◆ Saved data entries

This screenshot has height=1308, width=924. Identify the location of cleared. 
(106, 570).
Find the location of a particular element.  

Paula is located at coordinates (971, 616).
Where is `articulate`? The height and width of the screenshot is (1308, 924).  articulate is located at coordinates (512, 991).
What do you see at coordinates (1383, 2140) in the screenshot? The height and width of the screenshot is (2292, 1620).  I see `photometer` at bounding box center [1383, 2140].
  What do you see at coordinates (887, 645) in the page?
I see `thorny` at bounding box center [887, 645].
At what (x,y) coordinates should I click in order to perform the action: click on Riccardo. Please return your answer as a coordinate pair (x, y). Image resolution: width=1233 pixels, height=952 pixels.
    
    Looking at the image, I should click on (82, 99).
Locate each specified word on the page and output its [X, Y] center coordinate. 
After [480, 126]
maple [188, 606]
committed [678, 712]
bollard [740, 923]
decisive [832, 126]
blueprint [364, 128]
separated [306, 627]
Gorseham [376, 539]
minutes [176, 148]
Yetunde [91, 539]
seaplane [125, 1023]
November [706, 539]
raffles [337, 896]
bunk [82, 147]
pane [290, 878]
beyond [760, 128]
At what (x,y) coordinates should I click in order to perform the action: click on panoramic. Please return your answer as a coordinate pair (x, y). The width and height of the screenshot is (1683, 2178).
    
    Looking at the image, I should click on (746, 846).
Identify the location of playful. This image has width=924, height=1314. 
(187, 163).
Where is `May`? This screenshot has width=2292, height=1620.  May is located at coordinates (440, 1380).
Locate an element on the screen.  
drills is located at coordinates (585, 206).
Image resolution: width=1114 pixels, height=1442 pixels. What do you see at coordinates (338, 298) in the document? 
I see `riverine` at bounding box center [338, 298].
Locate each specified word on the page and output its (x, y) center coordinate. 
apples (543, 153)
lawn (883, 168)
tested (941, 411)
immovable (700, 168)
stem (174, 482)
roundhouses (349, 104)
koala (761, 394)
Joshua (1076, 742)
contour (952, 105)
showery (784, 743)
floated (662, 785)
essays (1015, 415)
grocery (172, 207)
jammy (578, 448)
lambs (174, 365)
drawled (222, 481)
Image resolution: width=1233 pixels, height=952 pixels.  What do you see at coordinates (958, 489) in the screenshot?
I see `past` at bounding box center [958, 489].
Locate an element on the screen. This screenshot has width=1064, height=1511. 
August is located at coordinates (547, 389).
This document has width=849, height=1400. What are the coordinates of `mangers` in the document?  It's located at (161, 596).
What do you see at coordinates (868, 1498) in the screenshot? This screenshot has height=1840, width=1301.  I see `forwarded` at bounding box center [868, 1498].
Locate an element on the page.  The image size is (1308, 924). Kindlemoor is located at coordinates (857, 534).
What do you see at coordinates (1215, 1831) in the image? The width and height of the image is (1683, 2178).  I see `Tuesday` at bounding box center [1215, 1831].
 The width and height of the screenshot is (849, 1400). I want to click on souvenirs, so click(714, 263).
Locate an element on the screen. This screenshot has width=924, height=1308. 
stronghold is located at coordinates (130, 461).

◆ Work to do
Find every line in the records above that contains the word "order", and copy each of those lines.

◆ Finished answer
At what (x,y) coordinates should I click in order to perform the action: click on Riccardo. Please return your answer as a coordinate pair (x, y). Image resolution: width=1233 pixels, height=952 pixels.
At what (x,y) coordinates should I click in order to perform the action: click on panoramic. Please return your answer as a coordinate pair (x, y). The width and height of the screenshot is (1683, 2178).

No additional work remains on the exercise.